Exercise objective –
Rewrite every one of the items below, putting "head covering" wherever "headscarf" appears and changing nothing else.

-- Recorded information follows --

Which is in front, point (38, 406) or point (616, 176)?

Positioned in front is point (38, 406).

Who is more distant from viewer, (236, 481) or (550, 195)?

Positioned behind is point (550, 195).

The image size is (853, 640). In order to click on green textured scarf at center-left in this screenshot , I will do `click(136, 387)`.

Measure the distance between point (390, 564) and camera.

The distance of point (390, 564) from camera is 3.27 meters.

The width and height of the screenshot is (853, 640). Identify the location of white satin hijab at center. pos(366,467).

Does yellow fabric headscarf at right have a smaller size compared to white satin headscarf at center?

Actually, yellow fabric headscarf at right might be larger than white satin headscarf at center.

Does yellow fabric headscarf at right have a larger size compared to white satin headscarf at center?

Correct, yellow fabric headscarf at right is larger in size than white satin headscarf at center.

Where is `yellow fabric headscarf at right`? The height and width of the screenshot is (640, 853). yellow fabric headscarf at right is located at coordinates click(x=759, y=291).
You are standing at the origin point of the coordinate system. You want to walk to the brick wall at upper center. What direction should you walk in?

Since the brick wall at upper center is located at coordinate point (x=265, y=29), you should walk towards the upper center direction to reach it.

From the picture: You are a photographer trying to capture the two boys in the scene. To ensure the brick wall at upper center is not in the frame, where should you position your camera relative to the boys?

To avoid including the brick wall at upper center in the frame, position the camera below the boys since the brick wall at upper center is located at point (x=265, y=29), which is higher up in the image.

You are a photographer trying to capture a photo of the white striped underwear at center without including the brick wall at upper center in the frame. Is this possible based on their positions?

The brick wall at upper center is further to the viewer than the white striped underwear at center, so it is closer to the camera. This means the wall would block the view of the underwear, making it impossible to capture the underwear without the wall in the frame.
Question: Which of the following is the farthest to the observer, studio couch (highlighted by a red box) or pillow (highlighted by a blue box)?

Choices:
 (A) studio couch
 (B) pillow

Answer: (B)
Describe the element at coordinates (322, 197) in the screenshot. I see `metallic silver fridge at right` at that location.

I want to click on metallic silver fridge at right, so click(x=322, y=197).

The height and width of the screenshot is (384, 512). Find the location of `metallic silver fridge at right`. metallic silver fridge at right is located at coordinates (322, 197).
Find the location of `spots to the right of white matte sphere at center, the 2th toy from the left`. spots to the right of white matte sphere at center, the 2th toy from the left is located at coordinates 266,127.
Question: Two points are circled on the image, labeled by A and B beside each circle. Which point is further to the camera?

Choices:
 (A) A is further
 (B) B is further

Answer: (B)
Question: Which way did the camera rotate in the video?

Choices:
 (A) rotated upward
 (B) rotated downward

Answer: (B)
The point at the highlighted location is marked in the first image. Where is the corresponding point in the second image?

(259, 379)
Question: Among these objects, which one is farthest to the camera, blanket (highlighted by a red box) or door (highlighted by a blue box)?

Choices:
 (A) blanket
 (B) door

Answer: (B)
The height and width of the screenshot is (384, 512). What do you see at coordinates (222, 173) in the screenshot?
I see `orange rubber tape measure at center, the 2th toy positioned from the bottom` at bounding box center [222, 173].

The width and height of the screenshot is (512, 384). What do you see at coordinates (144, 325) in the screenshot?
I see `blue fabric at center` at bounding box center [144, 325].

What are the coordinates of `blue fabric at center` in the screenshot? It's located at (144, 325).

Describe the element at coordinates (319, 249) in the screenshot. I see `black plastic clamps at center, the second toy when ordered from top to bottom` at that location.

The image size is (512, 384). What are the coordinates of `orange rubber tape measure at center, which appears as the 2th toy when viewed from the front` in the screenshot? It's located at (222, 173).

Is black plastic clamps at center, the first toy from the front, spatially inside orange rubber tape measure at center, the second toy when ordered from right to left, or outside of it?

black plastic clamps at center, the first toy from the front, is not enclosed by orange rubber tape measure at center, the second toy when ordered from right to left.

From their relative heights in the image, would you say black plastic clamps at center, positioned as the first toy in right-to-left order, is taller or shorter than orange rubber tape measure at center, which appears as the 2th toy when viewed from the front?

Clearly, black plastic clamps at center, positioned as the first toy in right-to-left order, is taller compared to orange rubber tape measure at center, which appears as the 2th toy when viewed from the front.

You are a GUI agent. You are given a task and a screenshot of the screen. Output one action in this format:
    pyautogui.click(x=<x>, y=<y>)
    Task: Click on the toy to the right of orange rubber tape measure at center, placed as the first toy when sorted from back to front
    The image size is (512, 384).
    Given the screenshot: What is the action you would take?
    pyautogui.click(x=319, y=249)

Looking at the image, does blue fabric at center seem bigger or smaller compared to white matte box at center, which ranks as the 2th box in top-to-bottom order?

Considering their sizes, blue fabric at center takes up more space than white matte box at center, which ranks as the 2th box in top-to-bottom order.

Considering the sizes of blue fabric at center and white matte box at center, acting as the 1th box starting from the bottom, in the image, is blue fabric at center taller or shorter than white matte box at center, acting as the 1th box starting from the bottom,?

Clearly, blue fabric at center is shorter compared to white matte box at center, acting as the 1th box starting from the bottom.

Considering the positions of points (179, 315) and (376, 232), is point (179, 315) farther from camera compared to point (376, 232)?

-- Recorded information concluded --

Answer box –
Which is in front, point (38, 406) or point (616, 176)?

Positioned in front is point (38, 406).

Who is more distant from viewer, (236, 481) or (550, 195)?

Positioned behind is point (550, 195).

The image size is (853, 640). In order to click on green textured scarf at center-left in this screenshot , I will do `click(136, 387)`.

Measure the distance between point (390, 564) and camera.

The distance of point (390, 564) from camera is 3.27 meters.

The width and height of the screenshot is (853, 640). Identify the location of white satin hijab at center. pos(366,467).

Does yellow fabric head covering at right have a smaller size compared to white satin head covering at center?

Actually, yellow fabric head covering at right might be larger than white satin head covering at center.

Does yellow fabric head covering at right have a larger size compared to white satin head covering at center?

Correct, yellow fabric head covering at right is larger in size than white satin head covering at center.

Where is `yellow fabric head covering at right`? The height and width of the screenshot is (640, 853). yellow fabric head covering at right is located at coordinates click(x=759, y=291).
You are standing at the origin point of the coordinate system. You want to walk to the brick wall at upper center. What direction should you walk in?

Since the brick wall at upper center is located at coordinate point (x=265, y=29), you should walk towards the upper center direction to reach it.

From the picture: You are a photographer trying to capture the two boys in the scene. To ensure the brick wall at upper center is not in the frame, where should you position your camera relative to the boys?

To avoid including the brick wall at upper center in the frame, position the camera below the boys since the brick wall at upper center is located at point (x=265, y=29), which is higher up in the image.

You are a photographer trying to capture a photo of the white striped underwear at center without including the brick wall at upper center in the frame. Is this possible based on their positions?

The brick wall at upper center is further to the viewer than the white striped underwear at center, so it is closer to the camera. This means the wall would block the view of the underwear, making it impossible to capture the underwear without the wall in the frame.
Question: Which of the following is the farthest to the observer, studio couch (highlighted by a red box) or pillow (highlighted by a blue box)?

Choices:
 (A) studio couch
 (B) pillow

Answer: (B)
Describe the element at coordinates (322, 197) in the screenshot. I see `metallic silver fridge at right` at that location.

I want to click on metallic silver fridge at right, so click(x=322, y=197).

The height and width of the screenshot is (384, 512). Find the location of `metallic silver fridge at right`. metallic silver fridge at right is located at coordinates (322, 197).
Find the location of `spots to the right of white matte sphere at center, the 2th toy from the left`. spots to the right of white matte sphere at center, the 2th toy from the left is located at coordinates 266,127.
Question: Two points are circled on the image, labeled by A and B beside each circle. Which point is further to the camera?

Choices:
 (A) A is further
 (B) B is further

Answer: (B)
Question: Which way did the camera rotate in the video?

Choices:
 (A) rotated upward
 (B) rotated downward

Answer: (B)
The point at the highlighted location is marked in the first image. Where is the corresponding point in the second image?

(259, 379)
Question: Among these objects, which one is farthest to the camera, blanket (highlighted by a red box) or door (highlighted by a blue box)?

Choices:
 (A) blanket
 (B) door

Answer: (B)
The height and width of the screenshot is (384, 512). What do you see at coordinates (222, 173) in the screenshot?
I see `orange rubber tape measure at center, the 2th toy positioned from the bottom` at bounding box center [222, 173].

The width and height of the screenshot is (512, 384). What do you see at coordinates (144, 325) in the screenshot?
I see `blue fabric at center` at bounding box center [144, 325].

What are the coordinates of `blue fabric at center` in the screenshot? It's located at (144, 325).

Describe the element at coordinates (319, 249) in the screenshot. I see `black plastic clamps at center, the second toy when ordered from top to bottom` at that location.

The image size is (512, 384). What are the coordinates of `orange rubber tape measure at center, which appears as the 2th toy when viewed from the front` in the screenshot? It's located at (222, 173).

Is black plastic clamps at center, the first toy from the front, spatially inside orange rubber tape measure at center, the second toy when ordered from right to left, or outside of it?

black plastic clamps at center, the first toy from the front, is not enclosed by orange rubber tape measure at center, the second toy when ordered from right to left.

From their relative heights in the image, would you say black plastic clamps at center, positioned as the first toy in right-to-left order, is taller or shorter than orange rubber tape measure at center, which appears as the 2th toy when viewed from the front?

Clearly, black plastic clamps at center, positioned as the first toy in right-to-left order, is taller compared to orange rubber tape measure at center, which appears as the 2th toy when viewed from the front.

You are a GUI agent. You are given a task and a screenshot of the screen. Output one action in this format:
    pyautogui.click(x=<x>, y=<y>)
    Task: Click on the toy to the right of orange rubber tape measure at center, placed as the first toy when sorted from back to front
    The image size is (512, 384).
    Given the screenshot: What is the action you would take?
    pyautogui.click(x=319, y=249)

Looking at the image, does blue fabric at center seem bigger or smaller compared to white matte box at center, which ranks as the 2th box in top-to-bottom order?

Considering their sizes, blue fabric at center takes up more space than white matte box at center, which ranks as the 2th box in top-to-bottom order.

Considering the sizes of blue fabric at center and white matte box at center, acting as the 1th box starting from the bottom, in the image, is blue fabric at center taller or shorter than white matte box at center, acting as the 1th box starting from the bottom,?

Clearly, blue fabric at center is shorter compared to white matte box at center, acting as the 1th box starting from the bottom.

Considering the positions of points (179, 315) and (376, 232), is point (179, 315) farther from camera compared to point (376, 232)?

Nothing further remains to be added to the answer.